(Stored dataset items)
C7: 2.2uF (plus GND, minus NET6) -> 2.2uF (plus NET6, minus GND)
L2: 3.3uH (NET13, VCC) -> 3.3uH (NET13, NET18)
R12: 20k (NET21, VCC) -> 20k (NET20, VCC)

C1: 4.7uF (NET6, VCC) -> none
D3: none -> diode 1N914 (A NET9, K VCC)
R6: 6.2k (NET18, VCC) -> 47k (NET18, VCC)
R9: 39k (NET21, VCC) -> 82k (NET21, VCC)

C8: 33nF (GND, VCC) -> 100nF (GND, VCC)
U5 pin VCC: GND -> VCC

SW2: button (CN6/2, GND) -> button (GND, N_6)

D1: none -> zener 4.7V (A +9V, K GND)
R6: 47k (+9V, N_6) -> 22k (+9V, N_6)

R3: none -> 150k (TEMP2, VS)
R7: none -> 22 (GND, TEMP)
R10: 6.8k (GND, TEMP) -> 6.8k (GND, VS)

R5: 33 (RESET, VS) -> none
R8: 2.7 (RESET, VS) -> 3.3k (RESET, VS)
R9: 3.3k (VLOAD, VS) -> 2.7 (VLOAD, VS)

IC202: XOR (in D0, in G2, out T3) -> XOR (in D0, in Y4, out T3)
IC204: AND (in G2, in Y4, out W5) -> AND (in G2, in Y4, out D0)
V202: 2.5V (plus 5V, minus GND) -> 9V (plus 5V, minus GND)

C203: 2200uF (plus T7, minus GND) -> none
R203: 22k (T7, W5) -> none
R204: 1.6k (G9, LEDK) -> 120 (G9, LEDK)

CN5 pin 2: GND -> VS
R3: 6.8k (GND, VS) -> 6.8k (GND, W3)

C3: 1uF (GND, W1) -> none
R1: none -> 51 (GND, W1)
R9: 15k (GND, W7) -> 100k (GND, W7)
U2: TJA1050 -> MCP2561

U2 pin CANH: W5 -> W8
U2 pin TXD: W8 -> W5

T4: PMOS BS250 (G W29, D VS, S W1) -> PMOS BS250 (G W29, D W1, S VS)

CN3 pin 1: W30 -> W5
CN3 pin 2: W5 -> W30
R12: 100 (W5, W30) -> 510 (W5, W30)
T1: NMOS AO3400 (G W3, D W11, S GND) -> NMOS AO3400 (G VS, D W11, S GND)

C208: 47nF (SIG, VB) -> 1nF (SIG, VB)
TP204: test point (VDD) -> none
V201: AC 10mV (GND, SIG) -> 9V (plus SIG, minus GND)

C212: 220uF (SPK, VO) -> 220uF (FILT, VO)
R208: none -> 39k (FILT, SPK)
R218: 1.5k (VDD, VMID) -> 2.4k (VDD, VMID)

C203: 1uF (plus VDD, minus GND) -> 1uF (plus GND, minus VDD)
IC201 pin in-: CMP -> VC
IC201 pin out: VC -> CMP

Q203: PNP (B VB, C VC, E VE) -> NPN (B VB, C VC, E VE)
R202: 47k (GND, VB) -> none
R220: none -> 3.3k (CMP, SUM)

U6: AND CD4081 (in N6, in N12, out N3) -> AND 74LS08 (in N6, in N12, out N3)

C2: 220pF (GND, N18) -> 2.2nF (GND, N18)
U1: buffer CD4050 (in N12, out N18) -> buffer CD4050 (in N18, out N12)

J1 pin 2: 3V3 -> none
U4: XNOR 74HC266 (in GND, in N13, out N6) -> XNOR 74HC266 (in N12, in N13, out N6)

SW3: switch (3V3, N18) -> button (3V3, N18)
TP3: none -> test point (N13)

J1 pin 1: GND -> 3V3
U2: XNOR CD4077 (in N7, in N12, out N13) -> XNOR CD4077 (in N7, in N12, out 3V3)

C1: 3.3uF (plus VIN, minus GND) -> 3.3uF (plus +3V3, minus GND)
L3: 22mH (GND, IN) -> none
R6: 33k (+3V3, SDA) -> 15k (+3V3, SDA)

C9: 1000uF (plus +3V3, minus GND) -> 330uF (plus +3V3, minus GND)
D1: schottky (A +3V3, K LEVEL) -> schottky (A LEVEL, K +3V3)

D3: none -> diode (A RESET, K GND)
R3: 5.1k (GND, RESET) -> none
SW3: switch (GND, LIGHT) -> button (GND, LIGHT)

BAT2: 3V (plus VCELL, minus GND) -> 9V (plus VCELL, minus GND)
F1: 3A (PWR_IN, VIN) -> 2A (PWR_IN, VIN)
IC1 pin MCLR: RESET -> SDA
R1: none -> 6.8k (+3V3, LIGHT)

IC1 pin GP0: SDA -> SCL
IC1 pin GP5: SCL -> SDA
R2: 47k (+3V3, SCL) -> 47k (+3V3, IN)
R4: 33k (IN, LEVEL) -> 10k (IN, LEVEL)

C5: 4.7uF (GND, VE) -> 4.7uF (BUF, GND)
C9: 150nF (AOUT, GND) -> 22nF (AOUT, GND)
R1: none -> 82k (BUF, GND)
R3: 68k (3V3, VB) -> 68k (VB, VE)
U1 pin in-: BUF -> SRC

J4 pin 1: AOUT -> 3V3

● EXERCISE DETAILS
Every record above needs to be returned in full, exactly.

● EXERCISE RESPONSE
C7: 2.2uF (plus GND, minus NET6) -> 2.2uF (plus NET6, minus GND)
L2: 3.3uH (NET13, VCC) -> 3.3uH (NET13, NET18)
R12: 20k (NET21, VCC) -> 20k (NET20, VCC)

C1: 4.7uF (NET6, VCC) -> none
D3: none -> diode 1N914 (A NET9, K VCC)
R6: 6.2k (NET18, VCC) -> 47k (NET18, VCC)
R9: 39k (NET21, VCC) -> 82k (NET21, VCC)

C8: 33nF (GND, VCC) -> 100nF (GND, VCC)
U5 pin VCC: GND -> VCC

SW2: button (CN6/2, GND) -> button (GND, N_6)

D1: none -> zener 4.7V (A +9V, K GND)
R6: 47k (+9V, N_6) -> 22k (+9V, N_6)

R3: none -> 150k (TEMP2, VS)
R7: none -> 22 (GND, TEMP)
R10: 6.8k (GND, TEMP) -> 6.8k (GND, VS)

R5: 33 (RESET, VS) -> none
R8: 2.7 (RESET, VS) -> 3.3k (RESET, VS)
R9: 3.3k (VLOAD, VS) -> 2.7 (VLOAD, VS)

IC202: XOR (in D0, in G2, out T3) -> XOR (in D0, in Y4, out T3)
IC204: AND (in G2, in Y4, out W5) -> AND (in G2, in Y4, out D0)
V202: 2.5V (plus 5V, minus GND) -> 9V (plus 5V, minus GND)

C203: 2200uF (plus T7, minus GND) -> none
R203: 22k (T7, W5) -> none
R204: 1.6k (G9, LEDK) -> 120 (G9, LEDK)

CN5 pin 2: GND -> VS
R3: 6.8k (GND, VS) -> 6.8k (GND, W3)

C3: 1uF (GND, W1) -> none
R1: none -> 51 (GND, W1)
R9: 15k (GND, W7) -> 100k (GND, W7)
U2: TJA1050 -> MCP2561

U2 pin CANH: W5 -> W8
U2 pin TXD: W8 -> W5

T4: PMOS BS250 (G W29, D VS, S W1) -> PMOS BS250 (G W29, D W1, S VS)

CN3 pin 1: W30 -> W5
CN3 pin 2: W5 -> W30
R12: 100 (W5, W30) -> 510 (W5, W30)
T1: NMOS AO3400 (G W3, D W11, S GND) -> NMOS AO3400 (G VS, D W11, S GND)

C208: 47nF (SIG, VB) -> 1nF (SIG, VB)
TP204: test point (VDD) -> none
V201: AC 10mV (GND, SIG) -> 9V (plus SIG, minus GND)

C212: 220uF (SPK, VO) -> 220uF (FILT, VO)
R208: none -> 39k (FILT, SPK)
R218: 1.5k (VDD, VMID) -> 2.4k (VDD, VMID)

C203: 1uF (plus VDD, minus GND) -> 1uF (plus GND, minus VDD)
IC201 pin in-: CMP -> VC
IC201 pin out: VC -> CMP

Q203: PNP (B VB, C VC, E VE) -> NPN (B VB, C VC, E VE)
R202: 47k (GND, VB) -> none
R220: none -> 3.3k (CMP, SUM)

U6: AND CD4081 (in N6, in N12, out N3) -> AND 74LS08 (in N6, in N12, out N3)

C2: 220pF (GND, N18) -> 2.2nF (GND, N18)
U1: buffer CD4050 (in N12, out N18) -> buffer CD4050 (in N18, out N12)

J1 pin 2: 3V3 -> none
U4: XNOR 74HC266 (in GND, in N13, out N6) -> XNOR 74HC266 (in N12, in N13, out N6)

SW3: switch (3V3, N18) -> button (3V3, N18)
TP3: none -> test point (N13)

J1 pin 1: GND -> 3V3
U2: XNOR CD4077 (in N7, in N12, out N13) -> XNOR CD4077 (in N7, in N12, out 3V3)

C1: 3.3uF (plus VIN, minus GND) -> 3.3uF (plus +3V3, minus GND)
L3: 22mH (GND, IN) -> none
R6: 33k (+3V3, SDA) -> 15k (+3V3, SDA)

C9: 1000uF (plus +3V3, minus GND) -> 330uF (plus +3V3, minus GND)
D1: schottky (A +3V3, K LEVEL) -> schottky (A LEVEL, K +3V3)

D3: none -> diode (A RESET, K GND)
R3: 5.1k (GND, RESET) -> none
SW3: switch (GND, LIGHT) -> button (GND, LIGHT)

BAT2: 3V (plus VCELL, minus GND) -> 9V (plus VCELL, minus GND)
F1: 3A (PWR_IN, VIN) -> 2A (PWR_IN, VIN)
IC1 pin MCLR: RESET -> SDA
R1: none -> 6.8k (+3V3, LIGHT)

IC1 pin GP0: SDA -> SCL
IC1 pin GP5: SCL -> SDA
R2: 47k (+3V3, SCL) -> 47k (+3V3, IN)
R4: 33k (IN, LEVEL) -> 10k (IN, LEVEL)

C5: 4.7uF (GND, VE) -> 4.7uF (BUF, GND)
C9: 150nF (AOUT, GND) -> 22nF (AOUT, GND)
R1: none -> 82k (BUF, GND)
R3: 68k (3V3, VB) -> 68k (VB, VE)
U1 pin in-: BUF -> SRC

J4 pin 1: AOUT -> 3V3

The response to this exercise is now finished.